* _Your goal_
Copy the stretch from the line containing "coordinates (163, 340)." through the line containing "The point (70, 188) is more distant.", swapping every "desktop" for "workspace" and leaving all else unchanged.

* _Dataset_
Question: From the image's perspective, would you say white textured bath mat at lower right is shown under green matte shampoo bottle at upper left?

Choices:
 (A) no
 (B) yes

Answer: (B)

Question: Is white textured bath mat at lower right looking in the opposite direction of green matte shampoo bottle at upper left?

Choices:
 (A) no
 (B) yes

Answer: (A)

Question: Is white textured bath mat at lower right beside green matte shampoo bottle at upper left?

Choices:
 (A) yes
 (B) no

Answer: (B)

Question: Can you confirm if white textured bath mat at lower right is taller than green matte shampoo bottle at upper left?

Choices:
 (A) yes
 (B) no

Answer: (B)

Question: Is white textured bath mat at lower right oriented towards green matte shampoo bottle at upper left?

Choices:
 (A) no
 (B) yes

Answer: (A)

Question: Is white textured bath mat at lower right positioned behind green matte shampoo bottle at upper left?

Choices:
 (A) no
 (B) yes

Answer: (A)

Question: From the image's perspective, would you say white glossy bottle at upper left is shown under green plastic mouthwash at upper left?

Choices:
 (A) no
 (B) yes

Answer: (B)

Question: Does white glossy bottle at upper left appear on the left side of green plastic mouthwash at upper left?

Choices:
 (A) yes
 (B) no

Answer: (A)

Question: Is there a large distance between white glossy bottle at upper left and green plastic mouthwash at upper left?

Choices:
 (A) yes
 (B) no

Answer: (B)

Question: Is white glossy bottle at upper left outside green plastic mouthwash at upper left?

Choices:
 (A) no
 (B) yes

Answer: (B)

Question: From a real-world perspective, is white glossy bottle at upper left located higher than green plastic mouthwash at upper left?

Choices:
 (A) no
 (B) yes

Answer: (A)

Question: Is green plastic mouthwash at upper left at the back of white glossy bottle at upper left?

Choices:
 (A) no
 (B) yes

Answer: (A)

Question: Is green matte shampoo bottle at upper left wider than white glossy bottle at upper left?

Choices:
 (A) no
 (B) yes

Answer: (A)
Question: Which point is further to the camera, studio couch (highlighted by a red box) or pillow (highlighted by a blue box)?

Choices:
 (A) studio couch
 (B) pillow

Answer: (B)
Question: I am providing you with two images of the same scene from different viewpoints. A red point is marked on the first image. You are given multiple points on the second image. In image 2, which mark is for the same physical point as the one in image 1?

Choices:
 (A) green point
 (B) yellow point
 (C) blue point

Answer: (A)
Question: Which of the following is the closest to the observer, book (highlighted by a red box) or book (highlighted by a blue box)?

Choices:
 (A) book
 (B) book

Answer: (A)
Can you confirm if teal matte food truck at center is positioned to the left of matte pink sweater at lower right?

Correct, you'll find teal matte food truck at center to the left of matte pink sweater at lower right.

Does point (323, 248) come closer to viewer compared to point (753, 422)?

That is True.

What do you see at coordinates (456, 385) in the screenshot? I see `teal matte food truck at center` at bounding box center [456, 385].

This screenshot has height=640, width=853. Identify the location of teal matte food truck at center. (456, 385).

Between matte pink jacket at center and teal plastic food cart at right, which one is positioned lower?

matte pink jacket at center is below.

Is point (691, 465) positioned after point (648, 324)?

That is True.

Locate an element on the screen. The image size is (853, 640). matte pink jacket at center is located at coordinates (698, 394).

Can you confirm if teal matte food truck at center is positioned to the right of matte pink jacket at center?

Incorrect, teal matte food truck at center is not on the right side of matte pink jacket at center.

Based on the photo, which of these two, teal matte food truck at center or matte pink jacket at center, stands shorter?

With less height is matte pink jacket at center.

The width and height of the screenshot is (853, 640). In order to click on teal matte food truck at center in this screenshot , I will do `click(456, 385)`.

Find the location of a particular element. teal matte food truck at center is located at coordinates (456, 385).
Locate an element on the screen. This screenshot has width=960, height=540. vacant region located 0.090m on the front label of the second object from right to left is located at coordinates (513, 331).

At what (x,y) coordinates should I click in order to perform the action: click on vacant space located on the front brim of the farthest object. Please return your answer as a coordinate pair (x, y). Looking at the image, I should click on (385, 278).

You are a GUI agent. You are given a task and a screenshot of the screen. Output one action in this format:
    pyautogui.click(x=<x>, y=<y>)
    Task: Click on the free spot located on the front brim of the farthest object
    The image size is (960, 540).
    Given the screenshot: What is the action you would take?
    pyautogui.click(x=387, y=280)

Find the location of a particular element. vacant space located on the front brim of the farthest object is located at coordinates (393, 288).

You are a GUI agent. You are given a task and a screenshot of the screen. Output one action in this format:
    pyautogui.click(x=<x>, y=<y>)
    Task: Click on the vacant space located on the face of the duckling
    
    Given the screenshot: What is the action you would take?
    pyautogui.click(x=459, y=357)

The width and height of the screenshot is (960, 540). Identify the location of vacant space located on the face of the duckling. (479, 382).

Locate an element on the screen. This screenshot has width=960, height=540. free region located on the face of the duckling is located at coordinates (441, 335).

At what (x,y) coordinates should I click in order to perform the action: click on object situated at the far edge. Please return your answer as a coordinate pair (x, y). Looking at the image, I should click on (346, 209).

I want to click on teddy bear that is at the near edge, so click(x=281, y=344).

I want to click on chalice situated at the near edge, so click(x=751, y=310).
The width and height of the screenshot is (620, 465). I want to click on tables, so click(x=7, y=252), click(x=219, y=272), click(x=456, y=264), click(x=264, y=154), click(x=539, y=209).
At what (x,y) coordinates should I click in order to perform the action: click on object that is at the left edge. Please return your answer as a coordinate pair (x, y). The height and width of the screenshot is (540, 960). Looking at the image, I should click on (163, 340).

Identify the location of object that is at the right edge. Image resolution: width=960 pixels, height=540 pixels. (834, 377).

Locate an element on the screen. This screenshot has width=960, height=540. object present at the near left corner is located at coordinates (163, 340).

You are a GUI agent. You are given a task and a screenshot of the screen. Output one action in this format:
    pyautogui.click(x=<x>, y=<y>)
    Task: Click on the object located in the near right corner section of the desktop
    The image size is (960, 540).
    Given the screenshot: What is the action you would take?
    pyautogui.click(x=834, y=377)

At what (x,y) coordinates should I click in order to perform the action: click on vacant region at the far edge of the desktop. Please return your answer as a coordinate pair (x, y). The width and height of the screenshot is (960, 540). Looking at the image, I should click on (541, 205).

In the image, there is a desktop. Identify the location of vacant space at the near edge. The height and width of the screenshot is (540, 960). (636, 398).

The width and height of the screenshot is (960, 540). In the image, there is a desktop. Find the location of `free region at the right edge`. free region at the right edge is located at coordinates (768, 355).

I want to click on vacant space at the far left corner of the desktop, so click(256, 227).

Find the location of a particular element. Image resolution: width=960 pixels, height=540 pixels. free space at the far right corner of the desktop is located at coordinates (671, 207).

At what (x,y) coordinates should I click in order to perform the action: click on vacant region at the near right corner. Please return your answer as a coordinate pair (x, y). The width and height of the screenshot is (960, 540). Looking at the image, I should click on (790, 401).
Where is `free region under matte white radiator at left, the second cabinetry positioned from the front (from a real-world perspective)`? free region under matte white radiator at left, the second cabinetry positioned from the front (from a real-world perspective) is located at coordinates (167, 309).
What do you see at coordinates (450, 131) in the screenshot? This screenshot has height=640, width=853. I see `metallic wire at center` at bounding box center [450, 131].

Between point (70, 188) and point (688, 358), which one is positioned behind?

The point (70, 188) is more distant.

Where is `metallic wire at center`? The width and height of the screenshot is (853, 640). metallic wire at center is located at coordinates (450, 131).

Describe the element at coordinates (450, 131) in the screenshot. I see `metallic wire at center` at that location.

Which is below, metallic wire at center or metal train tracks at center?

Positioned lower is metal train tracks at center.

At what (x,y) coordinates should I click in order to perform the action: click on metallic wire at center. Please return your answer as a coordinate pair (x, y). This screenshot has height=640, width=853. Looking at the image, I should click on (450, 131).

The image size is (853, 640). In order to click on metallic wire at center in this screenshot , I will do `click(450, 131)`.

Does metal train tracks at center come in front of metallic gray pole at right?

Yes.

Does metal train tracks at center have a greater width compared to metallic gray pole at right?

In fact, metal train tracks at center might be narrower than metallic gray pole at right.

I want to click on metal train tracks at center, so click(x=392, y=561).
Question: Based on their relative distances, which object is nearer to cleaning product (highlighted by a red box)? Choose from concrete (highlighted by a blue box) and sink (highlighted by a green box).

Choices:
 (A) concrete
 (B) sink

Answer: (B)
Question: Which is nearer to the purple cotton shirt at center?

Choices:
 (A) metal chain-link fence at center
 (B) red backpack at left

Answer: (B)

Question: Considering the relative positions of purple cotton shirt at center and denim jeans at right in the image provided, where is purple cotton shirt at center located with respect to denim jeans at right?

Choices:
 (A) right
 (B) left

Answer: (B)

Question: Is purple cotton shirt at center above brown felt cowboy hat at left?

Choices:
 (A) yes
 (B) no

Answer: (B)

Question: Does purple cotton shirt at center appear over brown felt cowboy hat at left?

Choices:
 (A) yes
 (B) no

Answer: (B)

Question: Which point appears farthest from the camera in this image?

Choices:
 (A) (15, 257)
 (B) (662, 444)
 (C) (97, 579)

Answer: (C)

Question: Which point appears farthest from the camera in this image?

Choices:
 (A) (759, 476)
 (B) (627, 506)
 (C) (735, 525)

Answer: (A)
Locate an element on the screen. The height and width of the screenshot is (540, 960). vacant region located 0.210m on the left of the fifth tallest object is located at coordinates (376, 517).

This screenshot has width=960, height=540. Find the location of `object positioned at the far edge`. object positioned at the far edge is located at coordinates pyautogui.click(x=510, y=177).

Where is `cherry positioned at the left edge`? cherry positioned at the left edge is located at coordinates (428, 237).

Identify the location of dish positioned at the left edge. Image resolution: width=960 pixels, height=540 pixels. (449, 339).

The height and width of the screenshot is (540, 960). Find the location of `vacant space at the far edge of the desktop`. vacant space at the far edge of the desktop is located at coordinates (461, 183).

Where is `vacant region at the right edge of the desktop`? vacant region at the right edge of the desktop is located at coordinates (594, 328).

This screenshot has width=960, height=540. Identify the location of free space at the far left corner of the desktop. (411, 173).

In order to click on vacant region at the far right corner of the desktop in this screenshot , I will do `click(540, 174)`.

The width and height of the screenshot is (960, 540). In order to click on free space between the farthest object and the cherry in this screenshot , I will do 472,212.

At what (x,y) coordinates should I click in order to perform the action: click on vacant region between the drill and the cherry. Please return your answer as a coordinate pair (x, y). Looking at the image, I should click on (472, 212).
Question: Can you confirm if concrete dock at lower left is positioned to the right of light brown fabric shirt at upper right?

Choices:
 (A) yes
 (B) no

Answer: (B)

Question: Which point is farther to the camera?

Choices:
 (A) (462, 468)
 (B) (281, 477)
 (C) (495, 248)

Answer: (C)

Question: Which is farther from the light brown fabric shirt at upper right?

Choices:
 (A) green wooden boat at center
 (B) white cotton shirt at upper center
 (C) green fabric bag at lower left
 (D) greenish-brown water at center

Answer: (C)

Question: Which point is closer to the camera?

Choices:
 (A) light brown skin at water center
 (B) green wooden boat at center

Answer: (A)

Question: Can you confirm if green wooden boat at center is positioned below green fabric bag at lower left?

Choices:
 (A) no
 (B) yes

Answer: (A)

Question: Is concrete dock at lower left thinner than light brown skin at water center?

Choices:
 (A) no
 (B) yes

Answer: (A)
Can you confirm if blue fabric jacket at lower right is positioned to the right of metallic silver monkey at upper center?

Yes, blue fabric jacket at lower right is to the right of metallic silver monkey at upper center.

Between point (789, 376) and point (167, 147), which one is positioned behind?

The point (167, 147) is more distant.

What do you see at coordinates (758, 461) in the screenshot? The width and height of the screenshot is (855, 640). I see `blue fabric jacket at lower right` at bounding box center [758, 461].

* _Final answer_
Locate an element on the screen. This screenshot has width=960, height=540. object present at the near left corner is located at coordinates (163, 340).

You are a GUI agent. You are given a task and a screenshot of the screen. Output one action in this format:
    pyautogui.click(x=<x>, y=<y>)
    Task: Click on the object located in the near right corner section of the workspace
    The image size is (960, 540).
    Given the screenshot: What is the action you would take?
    pyautogui.click(x=834, y=377)

At what (x,y) coordinates should I click in order to perform the action: click on vacant region at the far edge of the workspace. Please return your answer as a coordinate pair (x, y). The width and height of the screenshot is (960, 540). Looking at the image, I should click on (541, 205).

In the image, there is a workspace. Identify the location of vacant space at the near edge. The height and width of the screenshot is (540, 960). (636, 398).

The width and height of the screenshot is (960, 540). In the image, there is a workspace. Find the location of `free region at the right edge`. free region at the right edge is located at coordinates (768, 355).

I want to click on vacant space at the far left corner of the workspace, so click(256, 227).

Find the location of a particular element. Image resolution: width=960 pixels, height=540 pixels. free space at the far right corner of the workspace is located at coordinates (671, 207).

At what (x,y) coordinates should I click in order to perform the action: click on vacant region at the near right corner. Please return your answer as a coordinate pair (x, y). The width and height of the screenshot is (960, 540). Looking at the image, I should click on (790, 401).
Where is `free region under matte white radiator at left, the second cabinetry positioned from the front (from a real-world perspective)`? free region under matte white radiator at left, the second cabinetry positioned from the front (from a real-world perspective) is located at coordinates (167, 309).
What do you see at coordinates (450, 131) in the screenshot? This screenshot has height=640, width=853. I see `metallic wire at center` at bounding box center [450, 131].

Between point (70, 188) and point (688, 358), which one is positioned behind?

The point (70, 188) is more distant.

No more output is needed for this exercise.